WORK ORDER: All the data beneath this line is to be reproduced exactly.

Object tracking records:
------------------------------------

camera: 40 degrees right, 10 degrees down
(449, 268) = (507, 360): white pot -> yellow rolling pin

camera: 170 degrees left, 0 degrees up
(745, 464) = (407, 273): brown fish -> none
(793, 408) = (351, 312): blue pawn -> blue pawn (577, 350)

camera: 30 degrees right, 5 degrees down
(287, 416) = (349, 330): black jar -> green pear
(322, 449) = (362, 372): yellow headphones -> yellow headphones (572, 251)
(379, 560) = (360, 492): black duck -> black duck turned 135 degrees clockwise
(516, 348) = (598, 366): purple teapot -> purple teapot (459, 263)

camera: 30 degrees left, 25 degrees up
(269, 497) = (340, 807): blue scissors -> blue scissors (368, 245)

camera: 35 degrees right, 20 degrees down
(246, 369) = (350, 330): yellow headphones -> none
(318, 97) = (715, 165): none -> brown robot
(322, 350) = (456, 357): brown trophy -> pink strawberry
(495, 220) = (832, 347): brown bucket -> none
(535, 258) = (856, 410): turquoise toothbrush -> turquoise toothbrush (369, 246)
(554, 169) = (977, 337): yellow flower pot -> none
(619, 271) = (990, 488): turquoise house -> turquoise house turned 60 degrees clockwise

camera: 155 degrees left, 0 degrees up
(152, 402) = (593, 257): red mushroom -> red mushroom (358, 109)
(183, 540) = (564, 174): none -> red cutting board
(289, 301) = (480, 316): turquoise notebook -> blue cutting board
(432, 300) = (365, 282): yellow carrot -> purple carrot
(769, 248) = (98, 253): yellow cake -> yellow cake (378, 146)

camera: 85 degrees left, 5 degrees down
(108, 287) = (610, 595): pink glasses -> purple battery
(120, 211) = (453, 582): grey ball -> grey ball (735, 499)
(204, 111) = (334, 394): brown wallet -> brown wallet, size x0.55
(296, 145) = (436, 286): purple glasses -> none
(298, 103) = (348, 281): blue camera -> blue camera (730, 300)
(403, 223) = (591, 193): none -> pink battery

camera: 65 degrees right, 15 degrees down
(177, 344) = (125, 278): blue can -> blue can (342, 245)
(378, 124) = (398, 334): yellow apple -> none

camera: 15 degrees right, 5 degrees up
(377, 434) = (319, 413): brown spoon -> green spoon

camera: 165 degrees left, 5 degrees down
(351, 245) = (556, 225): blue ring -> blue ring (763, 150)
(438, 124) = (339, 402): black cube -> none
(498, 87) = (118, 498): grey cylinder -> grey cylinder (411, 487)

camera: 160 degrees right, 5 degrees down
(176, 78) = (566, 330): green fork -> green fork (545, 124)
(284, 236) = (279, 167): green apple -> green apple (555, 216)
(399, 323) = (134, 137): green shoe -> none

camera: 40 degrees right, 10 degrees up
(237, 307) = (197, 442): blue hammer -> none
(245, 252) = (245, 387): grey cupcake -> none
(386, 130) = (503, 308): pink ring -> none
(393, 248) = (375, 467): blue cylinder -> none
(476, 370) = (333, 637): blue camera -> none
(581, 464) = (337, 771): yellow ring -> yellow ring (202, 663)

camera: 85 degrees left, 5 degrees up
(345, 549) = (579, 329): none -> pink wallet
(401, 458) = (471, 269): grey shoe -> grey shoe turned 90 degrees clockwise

------------------------------------

WRITTEN ANSWER:
camera: 40 degrees right, 10 degrees down
(449, 268) = (507, 360): white pot -> yellow rolling pin

camera: 170 degrees left, 0 degrees up
(745, 464) = (407, 273): brown fish -> none
(793, 408) = (351, 312): blue pawn -> blue pawn (577, 350)

camera: 30 degrees right, 5 degrees down
(287, 416) = (349, 330): black jar -> green pear
(322, 449) = (362, 372): yellow headphones -> yellow headphones (572, 251)
(379, 560) = (360, 492): black duck -> black duck turned 135 degrees clockwise
(516, 348) = (598, 366): purple teapot -> purple teapot (459, 263)

camera: 30 degrees left, 25 degrees up
(269, 497) = (340, 807): blue scissors -> blue scissors (368, 245)

camera: 35 degrees right, 20 degrees down
(246, 369) = (350, 330): yellow headphones -> none
(318, 97) = (715, 165): none -> brown robot
(322, 350) = (456, 357): brown trophy -> pink strawberry
(495, 220) = (832, 347): brown bucket -> none
(535, 258) = (856, 410): turquoise toothbrush -> turquoise toothbrush (369, 246)
(554, 169) = (977, 337): yellow flower pot -> none
(619, 271) = (990, 488): turquoise house -> turquoise house turned 60 degrees clockwise

camera: 155 degrees left, 0 degrees up
(152, 402) = (593, 257): red mushroom -> red mushroom (358, 109)
(183, 540) = (564, 174): none -> red cutting board
(289, 301) = (480, 316): turquoise notebook -> blue cutting board
(432, 300) = (365, 282): yellow carrot -> purple carrot
(769, 248) = (98, 253): yellow cake -> yellow cake (378, 146)

camera: 85 degrees left, 5 degrees down
(108, 287) = (610, 595): pink glasses -> purple battery
(120, 211) = (453, 582): grey ball -> grey ball (735, 499)
(204, 111) = (334, 394): brown wallet -> brown wallet, size x0.55
(296, 145) = (436, 286): purple glasses -> none
(298, 103) = (348, 281): blue camera -> blue camera (730, 300)
(403, 223) = (591, 193): none -> pink battery

camera: 65 degrees right, 15 degrees down
(177, 344) = (125, 278): blue can -> blue can (342, 245)
(378, 124) = (398, 334): yellow apple -> none

camera: 15 degrees right, 5 degrees up
(377, 434) = (319, 413): brown spoon -> green spoon

camera: 165 degrees left, 5 degrees down
(351, 245) = (556, 225): blue ring -> blue ring (763, 150)
(438, 124) = (339, 402): black cube -> none
(498, 87) = (118, 498): grey cylinder -> grey cylinder (411, 487)

camera: 160 degrees right, 5 degrees down
(176, 78) = (566, 330): green fork -> green fork (545, 124)
(284, 236) = (279, 167): green apple -> green apple (555, 216)
(399, 323) = (134, 137): green shoe -> none

camera: 40 degrees right, 10 degrees up
(237, 307) = (197, 442): blue hammer -> none
(245, 252) = (245, 387): grey cupcake -> none
(386, 130) = (503, 308): pink ring -> none
(393, 248) = (375, 467): blue cylinder -> none
(476, 370) = (333, 637): blue camera -> none
(581, 464) = (337, 771): yellow ring -> yellow ring (202, 663)

camera: 85 degrees left, 5 degrees up
(345, 549) = (579, 329): none -> pink wallet
(401, 458) = (471, 269): grey shoe -> grey shoe turned 90 degrees clockwise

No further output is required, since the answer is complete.